Stored dataset items:
------------
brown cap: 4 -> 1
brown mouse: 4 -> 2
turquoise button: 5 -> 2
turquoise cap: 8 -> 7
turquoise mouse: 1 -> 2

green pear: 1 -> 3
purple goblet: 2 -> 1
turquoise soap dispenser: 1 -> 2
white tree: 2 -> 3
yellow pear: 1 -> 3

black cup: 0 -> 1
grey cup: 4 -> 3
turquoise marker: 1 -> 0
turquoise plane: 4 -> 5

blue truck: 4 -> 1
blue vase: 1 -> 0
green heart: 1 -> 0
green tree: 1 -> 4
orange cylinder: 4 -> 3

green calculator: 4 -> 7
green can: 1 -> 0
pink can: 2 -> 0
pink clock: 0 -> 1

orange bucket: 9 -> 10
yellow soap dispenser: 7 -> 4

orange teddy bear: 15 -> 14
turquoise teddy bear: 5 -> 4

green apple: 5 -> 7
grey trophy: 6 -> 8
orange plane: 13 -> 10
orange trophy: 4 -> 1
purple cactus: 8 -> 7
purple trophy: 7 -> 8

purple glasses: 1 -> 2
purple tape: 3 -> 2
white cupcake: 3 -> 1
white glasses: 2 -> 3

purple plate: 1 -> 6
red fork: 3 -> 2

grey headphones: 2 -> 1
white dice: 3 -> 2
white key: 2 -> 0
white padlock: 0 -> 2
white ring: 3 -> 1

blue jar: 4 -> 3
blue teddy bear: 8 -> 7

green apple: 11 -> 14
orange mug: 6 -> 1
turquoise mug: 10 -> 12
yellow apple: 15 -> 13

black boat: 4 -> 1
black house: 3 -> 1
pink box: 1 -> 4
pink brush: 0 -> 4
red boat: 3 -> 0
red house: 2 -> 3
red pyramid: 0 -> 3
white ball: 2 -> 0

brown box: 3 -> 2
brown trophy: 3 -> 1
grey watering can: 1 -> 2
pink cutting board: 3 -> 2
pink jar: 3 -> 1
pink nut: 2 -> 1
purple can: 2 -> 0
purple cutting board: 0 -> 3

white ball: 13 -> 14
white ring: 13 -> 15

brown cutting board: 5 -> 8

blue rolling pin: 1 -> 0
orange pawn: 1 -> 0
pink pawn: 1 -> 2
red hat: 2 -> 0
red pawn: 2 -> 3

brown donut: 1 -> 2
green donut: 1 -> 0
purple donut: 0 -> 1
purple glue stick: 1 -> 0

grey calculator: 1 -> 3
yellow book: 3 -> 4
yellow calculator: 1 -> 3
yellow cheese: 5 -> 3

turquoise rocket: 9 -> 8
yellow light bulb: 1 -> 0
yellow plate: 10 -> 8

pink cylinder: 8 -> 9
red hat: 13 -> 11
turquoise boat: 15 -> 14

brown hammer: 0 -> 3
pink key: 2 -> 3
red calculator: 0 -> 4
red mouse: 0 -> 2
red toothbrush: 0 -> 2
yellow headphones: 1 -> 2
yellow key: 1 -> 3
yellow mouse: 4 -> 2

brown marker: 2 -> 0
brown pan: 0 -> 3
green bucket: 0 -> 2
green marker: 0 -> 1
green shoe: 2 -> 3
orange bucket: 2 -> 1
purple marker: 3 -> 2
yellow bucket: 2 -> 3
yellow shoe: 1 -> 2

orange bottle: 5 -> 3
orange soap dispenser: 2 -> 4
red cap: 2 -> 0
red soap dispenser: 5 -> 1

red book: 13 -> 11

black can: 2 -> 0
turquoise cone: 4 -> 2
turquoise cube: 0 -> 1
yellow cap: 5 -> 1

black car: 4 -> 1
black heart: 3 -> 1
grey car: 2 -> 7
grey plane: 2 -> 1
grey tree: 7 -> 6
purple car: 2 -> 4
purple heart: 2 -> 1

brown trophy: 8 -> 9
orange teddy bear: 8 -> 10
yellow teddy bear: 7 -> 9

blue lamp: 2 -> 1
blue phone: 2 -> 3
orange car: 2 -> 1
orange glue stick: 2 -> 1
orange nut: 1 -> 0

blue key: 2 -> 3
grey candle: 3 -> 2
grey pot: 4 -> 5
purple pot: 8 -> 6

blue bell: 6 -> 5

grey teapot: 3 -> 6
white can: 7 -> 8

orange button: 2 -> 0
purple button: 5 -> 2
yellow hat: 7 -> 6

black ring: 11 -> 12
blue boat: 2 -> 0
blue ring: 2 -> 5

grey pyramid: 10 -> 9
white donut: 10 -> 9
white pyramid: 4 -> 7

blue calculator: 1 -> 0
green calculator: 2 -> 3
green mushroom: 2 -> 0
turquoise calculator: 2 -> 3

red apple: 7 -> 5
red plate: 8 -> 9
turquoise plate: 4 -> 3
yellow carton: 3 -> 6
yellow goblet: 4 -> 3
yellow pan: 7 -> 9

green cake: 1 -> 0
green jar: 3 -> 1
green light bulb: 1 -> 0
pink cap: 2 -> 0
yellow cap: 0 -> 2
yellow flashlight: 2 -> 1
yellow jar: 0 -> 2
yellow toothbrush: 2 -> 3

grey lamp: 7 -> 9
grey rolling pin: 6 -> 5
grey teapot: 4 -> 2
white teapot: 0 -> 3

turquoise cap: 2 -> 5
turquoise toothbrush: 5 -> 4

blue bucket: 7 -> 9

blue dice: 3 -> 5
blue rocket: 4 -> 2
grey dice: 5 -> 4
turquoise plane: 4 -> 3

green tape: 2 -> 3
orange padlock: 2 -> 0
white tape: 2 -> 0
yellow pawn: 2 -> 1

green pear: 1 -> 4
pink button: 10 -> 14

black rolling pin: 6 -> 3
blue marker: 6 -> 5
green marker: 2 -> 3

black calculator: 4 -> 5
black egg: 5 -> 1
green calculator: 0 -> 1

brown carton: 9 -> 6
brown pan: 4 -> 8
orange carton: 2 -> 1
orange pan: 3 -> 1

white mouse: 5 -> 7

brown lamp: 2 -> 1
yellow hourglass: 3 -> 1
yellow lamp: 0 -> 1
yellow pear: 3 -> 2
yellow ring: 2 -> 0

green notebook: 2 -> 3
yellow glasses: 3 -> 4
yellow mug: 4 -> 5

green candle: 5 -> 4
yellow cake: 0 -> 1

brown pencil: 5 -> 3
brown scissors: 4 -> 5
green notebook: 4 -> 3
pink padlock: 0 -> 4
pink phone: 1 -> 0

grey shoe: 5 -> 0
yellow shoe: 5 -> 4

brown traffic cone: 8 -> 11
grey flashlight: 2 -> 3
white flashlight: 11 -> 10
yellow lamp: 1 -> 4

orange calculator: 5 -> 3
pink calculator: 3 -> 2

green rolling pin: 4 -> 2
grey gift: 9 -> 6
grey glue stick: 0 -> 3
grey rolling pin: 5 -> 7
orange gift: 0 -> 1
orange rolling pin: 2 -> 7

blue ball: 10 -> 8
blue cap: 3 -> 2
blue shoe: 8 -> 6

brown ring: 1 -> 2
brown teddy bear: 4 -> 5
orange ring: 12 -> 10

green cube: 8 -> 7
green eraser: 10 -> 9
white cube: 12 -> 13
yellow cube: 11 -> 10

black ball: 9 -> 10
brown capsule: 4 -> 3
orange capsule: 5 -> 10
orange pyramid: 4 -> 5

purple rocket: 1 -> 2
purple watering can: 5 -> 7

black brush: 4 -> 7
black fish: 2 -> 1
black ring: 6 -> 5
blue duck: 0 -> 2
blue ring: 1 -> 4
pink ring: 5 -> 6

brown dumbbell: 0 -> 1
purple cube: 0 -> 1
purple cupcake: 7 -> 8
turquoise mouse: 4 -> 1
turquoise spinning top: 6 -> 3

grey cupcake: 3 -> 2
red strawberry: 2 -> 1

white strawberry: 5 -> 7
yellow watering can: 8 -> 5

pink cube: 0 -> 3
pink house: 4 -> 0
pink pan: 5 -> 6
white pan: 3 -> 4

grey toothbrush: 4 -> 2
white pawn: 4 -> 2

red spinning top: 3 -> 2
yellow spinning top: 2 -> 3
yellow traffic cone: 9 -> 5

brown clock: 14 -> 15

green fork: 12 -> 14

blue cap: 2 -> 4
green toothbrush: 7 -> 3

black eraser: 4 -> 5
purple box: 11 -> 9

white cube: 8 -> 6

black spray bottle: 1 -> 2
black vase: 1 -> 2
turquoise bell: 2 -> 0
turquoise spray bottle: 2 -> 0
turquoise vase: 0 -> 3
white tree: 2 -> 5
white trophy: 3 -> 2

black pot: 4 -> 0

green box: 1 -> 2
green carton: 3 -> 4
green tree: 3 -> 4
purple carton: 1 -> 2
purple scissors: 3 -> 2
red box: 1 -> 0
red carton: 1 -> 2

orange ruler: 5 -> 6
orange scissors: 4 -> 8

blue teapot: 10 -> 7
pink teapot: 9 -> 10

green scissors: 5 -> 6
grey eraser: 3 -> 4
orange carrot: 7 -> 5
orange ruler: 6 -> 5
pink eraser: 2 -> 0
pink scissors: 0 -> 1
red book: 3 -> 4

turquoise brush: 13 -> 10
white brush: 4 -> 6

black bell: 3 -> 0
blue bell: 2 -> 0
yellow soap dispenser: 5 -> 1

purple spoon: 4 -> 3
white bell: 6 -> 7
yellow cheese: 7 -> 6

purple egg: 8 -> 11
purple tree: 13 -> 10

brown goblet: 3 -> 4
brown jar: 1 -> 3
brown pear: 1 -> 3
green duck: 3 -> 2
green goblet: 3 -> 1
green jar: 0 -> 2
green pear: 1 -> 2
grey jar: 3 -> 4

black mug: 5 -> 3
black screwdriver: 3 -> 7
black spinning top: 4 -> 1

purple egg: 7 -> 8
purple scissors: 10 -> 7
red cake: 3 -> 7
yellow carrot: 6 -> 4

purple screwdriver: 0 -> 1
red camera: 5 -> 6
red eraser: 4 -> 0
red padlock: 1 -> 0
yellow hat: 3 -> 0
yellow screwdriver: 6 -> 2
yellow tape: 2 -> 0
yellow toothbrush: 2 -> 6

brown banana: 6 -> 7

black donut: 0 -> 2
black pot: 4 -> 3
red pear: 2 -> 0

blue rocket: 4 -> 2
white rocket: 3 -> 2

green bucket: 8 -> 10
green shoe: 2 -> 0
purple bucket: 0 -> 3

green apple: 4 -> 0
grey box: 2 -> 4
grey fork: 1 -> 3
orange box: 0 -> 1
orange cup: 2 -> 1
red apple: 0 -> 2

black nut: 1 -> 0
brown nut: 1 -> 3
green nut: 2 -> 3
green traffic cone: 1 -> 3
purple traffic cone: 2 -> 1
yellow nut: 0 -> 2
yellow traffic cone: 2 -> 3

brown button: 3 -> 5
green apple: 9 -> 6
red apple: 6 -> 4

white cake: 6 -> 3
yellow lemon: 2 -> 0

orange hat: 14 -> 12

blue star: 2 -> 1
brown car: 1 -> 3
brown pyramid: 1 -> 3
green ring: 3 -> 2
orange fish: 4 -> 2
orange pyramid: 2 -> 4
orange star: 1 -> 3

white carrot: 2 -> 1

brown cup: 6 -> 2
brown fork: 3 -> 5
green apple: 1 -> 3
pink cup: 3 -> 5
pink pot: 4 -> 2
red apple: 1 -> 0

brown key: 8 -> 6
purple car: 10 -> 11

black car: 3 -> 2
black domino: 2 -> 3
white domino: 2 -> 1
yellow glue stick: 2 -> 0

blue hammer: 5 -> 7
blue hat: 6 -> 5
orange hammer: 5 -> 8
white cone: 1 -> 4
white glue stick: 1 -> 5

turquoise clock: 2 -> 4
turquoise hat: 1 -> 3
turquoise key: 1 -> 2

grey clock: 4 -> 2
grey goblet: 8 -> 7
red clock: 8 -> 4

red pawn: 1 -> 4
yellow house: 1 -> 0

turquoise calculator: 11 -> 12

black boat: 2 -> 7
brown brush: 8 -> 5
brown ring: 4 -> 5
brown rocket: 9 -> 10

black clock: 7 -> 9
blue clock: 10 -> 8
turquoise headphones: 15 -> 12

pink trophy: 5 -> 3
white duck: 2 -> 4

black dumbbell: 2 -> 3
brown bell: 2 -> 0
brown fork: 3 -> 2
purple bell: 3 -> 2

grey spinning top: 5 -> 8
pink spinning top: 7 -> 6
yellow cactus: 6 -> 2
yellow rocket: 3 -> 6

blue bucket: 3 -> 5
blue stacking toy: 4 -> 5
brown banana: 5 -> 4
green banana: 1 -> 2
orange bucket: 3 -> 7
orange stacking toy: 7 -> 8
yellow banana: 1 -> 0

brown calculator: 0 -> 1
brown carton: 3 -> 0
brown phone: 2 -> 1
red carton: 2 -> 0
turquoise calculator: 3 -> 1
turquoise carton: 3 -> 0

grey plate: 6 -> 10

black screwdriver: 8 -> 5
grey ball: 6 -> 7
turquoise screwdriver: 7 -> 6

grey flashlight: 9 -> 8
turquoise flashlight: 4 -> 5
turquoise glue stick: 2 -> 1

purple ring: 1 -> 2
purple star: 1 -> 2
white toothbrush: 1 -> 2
------------
What do the lines above say from the one containing "green notebook: 4 -> 3" down to the one containing "brown pear: 1 -> 3"? Return them exactly, both end lines included, and only them.

Answer space —
green notebook: 4 -> 3
pink padlock: 0 -> 4
pink phone: 1 -> 0

grey shoe: 5 -> 0
yellow shoe: 5 -> 4

brown traffic cone: 8 -> 11
grey flashlight: 2 -> 3
white flashlight: 11 -> 10
yellow lamp: 1 -> 4

orange calculator: 5 -> 3
pink calculator: 3 -> 2

green rolling pin: 4 -> 2
grey gift: 9 -> 6
grey glue stick: 0 -> 3
grey rolling pin: 5 -> 7
orange gift: 0 -> 1
orange rolling pin: 2 -> 7

blue ball: 10 -> 8
blue cap: 3 -> 2
blue shoe: 8 -> 6

brown ring: 1 -> 2
brown teddy bear: 4 -> 5
orange ring: 12 -> 10

green cube: 8 -> 7
green eraser: 10 -> 9
white cube: 12 -> 13
yellow cube: 11 -> 10

black ball: 9 -> 10
brown capsule: 4 -> 3
orange capsule: 5 -> 10
orange pyramid: 4 -> 5

purple rocket: 1 -> 2
purple watering can: 5 -> 7

black brush: 4 -> 7
black fish: 2 -> 1
black ring: 6 -> 5
blue duck: 0 -> 2
blue ring: 1 -> 4
pink ring: 5 -> 6

brown dumbbell: 0 -> 1
purple cube: 0 -> 1
purple cupcake: 7 -> 8
turquoise mouse: 4 -> 1
turquoise spinning top: 6 -> 3

grey cupcake: 3 -> 2
red strawberry: 2 -> 1

white strawberry: 5 -> 7
yellow watering can: 8 -> 5

pink cube: 0 -> 3
pink house: 4 -> 0
pink pan: 5 -> 6
white pan: 3 -> 4

grey toothbrush: 4 -> 2
white pawn: 4 -> 2

red spinning top: 3 -> 2
yellow spinning top: 2 -> 3
yellow traffic cone: 9 -> 5

brown clock: 14 -> 15

green fork: 12 -> 14

blue cap: 2 -> 4
green toothbrush: 7 -> 3

black eraser: 4 -> 5
purple box: 11 -> 9

white cube: 8 -> 6

black spray bottle: 1 -> 2
black vase: 1 -> 2
turquoise bell: 2 -> 0
turquoise spray bottle: 2 -> 0
turquoise vase: 0 -> 3
white tree: 2 -> 5
white trophy: 3 -> 2

black pot: 4 -> 0

green box: 1 -> 2
green carton: 3 -> 4
green tree: 3 -> 4
purple carton: 1 -> 2
purple scissors: 3 -> 2
red box: 1 -> 0
red carton: 1 -> 2

orange ruler: 5 -> 6
orange scissors: 4 -> 8

blue teapot: 10 -> 7
pink teapot: 9 -> 10

green scissors: 5 -> 6
grey eraser: 3 -> 4
orange carrot: 7 -> 5
orange ruler: 6 -> 5
pink eraser: 2 -> 0
pink scissors: 0 -> 1
red book: 3 -> 4

turquoise brush: 13 -> 10
white brush: 4 -> 6

black bell: 3 -> 0
blue bell: 2 -> 0
yellow soap dispenser: 5 -> 1

purple spoon: 4 -> 3
white bell: 6 -> 7
yellow cheese: 7 -> 6

purple egg: 8 -> 11
purple tree: 13 -> 10

brown goblet: 3 -> 4
brown jar: 1 -> 3
brown pear: 1 -> 3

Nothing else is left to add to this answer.